_What is needed:_ Transcribe exactly the line containing "blue brick A4:B4" and each line after it, through the end of the entries, with nothing before or after.

**********

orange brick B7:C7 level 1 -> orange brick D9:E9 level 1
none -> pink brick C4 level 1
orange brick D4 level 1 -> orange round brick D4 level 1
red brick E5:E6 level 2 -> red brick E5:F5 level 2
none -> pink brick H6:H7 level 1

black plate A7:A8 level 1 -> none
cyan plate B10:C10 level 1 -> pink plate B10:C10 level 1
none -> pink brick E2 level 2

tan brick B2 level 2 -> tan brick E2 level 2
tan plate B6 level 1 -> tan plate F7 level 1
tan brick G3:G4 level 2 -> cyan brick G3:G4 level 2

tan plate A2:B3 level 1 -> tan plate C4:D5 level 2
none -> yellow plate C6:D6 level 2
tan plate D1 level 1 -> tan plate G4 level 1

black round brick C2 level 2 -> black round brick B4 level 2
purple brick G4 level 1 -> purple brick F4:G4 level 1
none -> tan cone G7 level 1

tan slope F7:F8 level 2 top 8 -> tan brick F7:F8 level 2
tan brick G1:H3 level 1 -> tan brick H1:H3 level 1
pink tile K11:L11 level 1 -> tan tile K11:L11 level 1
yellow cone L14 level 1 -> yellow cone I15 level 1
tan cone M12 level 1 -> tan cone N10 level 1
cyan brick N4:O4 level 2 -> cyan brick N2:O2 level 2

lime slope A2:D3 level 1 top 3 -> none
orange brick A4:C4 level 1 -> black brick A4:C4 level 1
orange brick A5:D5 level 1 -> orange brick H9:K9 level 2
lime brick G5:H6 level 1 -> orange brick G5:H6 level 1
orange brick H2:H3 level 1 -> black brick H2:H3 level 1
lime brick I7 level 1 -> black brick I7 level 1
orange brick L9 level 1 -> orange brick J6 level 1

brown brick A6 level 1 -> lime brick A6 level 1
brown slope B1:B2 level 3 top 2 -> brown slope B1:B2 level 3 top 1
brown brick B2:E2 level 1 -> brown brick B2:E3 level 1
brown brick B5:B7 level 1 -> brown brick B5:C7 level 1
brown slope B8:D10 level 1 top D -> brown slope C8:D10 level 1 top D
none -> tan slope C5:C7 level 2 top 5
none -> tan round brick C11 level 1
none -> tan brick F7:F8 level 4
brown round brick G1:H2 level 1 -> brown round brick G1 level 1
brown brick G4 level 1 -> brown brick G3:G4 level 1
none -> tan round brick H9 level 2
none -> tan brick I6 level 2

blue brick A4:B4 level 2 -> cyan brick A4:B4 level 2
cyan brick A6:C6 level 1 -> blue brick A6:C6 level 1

**********

_Exercise answer:_
blue brick A4:B4 level 2 -> cyan brick A4:B4 level 2
cyan brick A6:C6 level 1 -> blue brick A6:C6 level 1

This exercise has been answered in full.